» PROBLEM: Of the lines below, write out exactly those from the line with "camera: 175 degrees left, 5 degrees up" through the line with "(411, 311) = (334, 215): none -> black bottle", both included, and skip the rest.

» DATA TO USE:
════════════════════

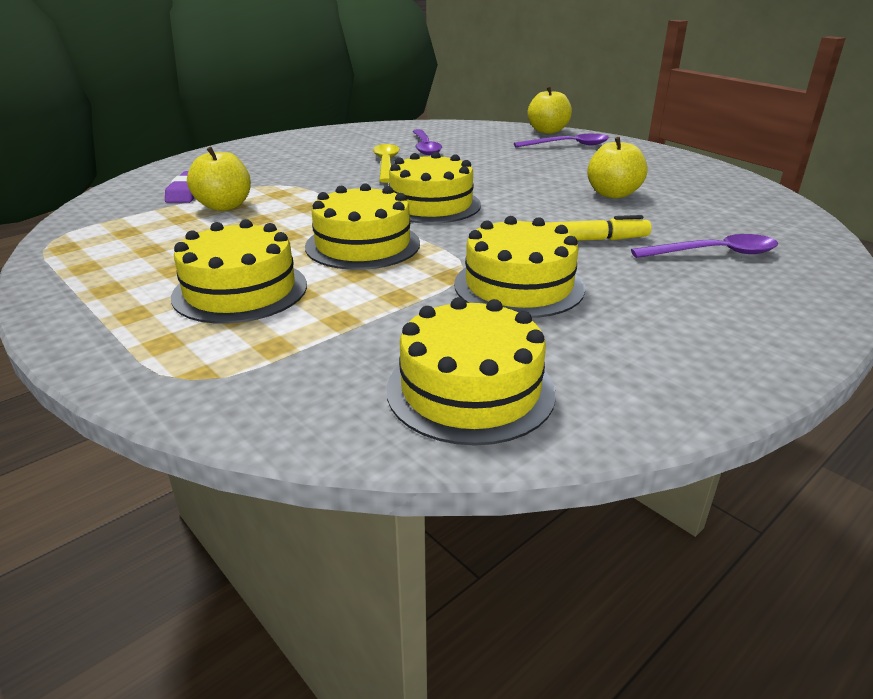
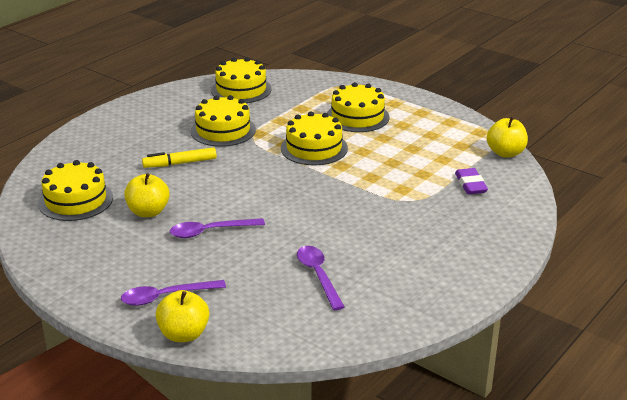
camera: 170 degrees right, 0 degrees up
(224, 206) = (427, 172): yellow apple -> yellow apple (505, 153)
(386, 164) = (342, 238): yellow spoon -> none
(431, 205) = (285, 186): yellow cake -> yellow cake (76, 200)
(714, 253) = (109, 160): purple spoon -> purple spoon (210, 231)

════════════════════

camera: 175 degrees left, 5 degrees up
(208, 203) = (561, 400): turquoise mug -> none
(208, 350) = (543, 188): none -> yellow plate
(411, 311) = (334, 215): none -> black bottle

════════════════════

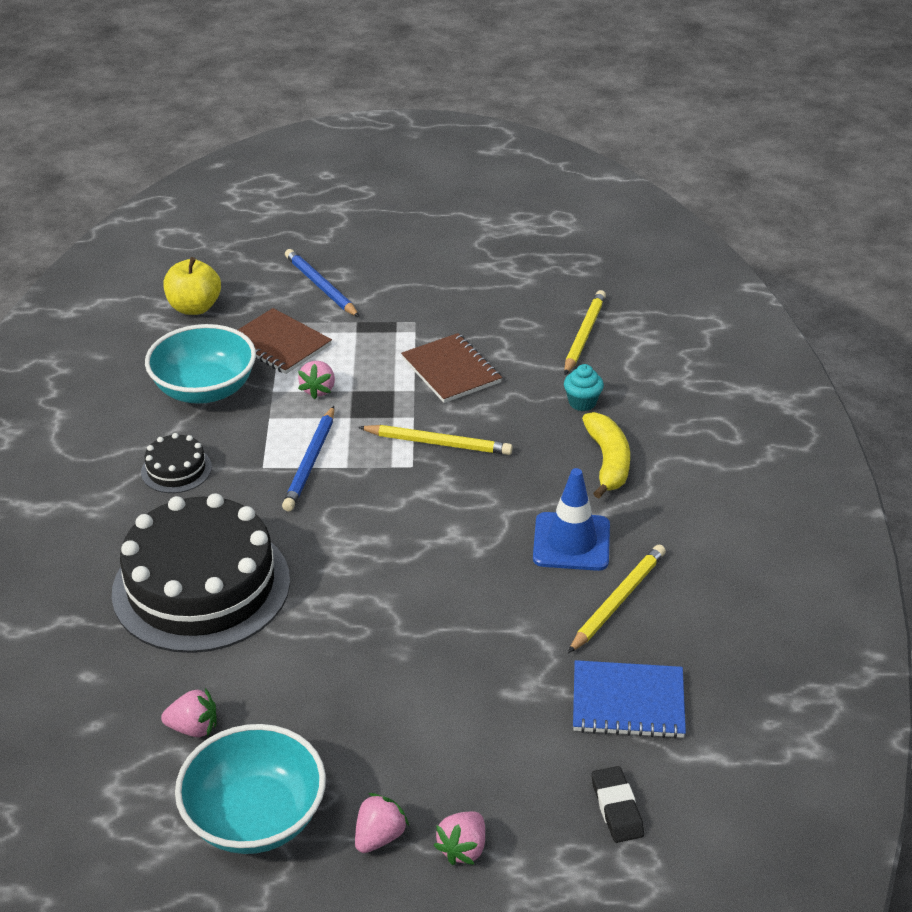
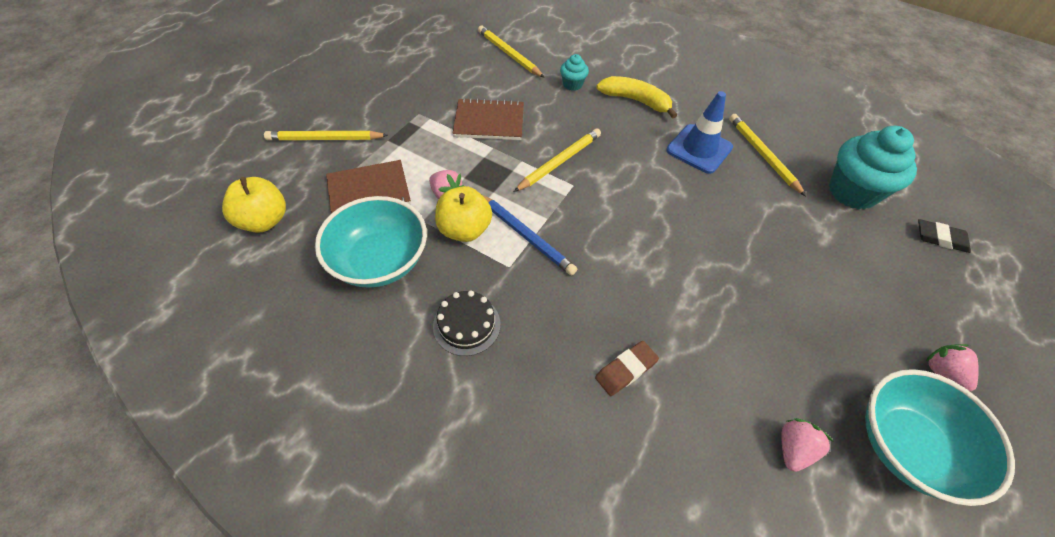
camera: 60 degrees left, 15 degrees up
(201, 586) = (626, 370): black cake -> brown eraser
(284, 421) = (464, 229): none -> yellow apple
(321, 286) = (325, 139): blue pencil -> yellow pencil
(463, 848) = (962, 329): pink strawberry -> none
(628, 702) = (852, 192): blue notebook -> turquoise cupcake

════════════════════

» ANSWER AREA:
camera: 175 degrees left, 5 degrees up
(208, 203) = (561, 400): turquoise mug -> none
(208, 350) = (543, 188): none -> yellow plate
(411, 311) = (334, 215): none -> black bottle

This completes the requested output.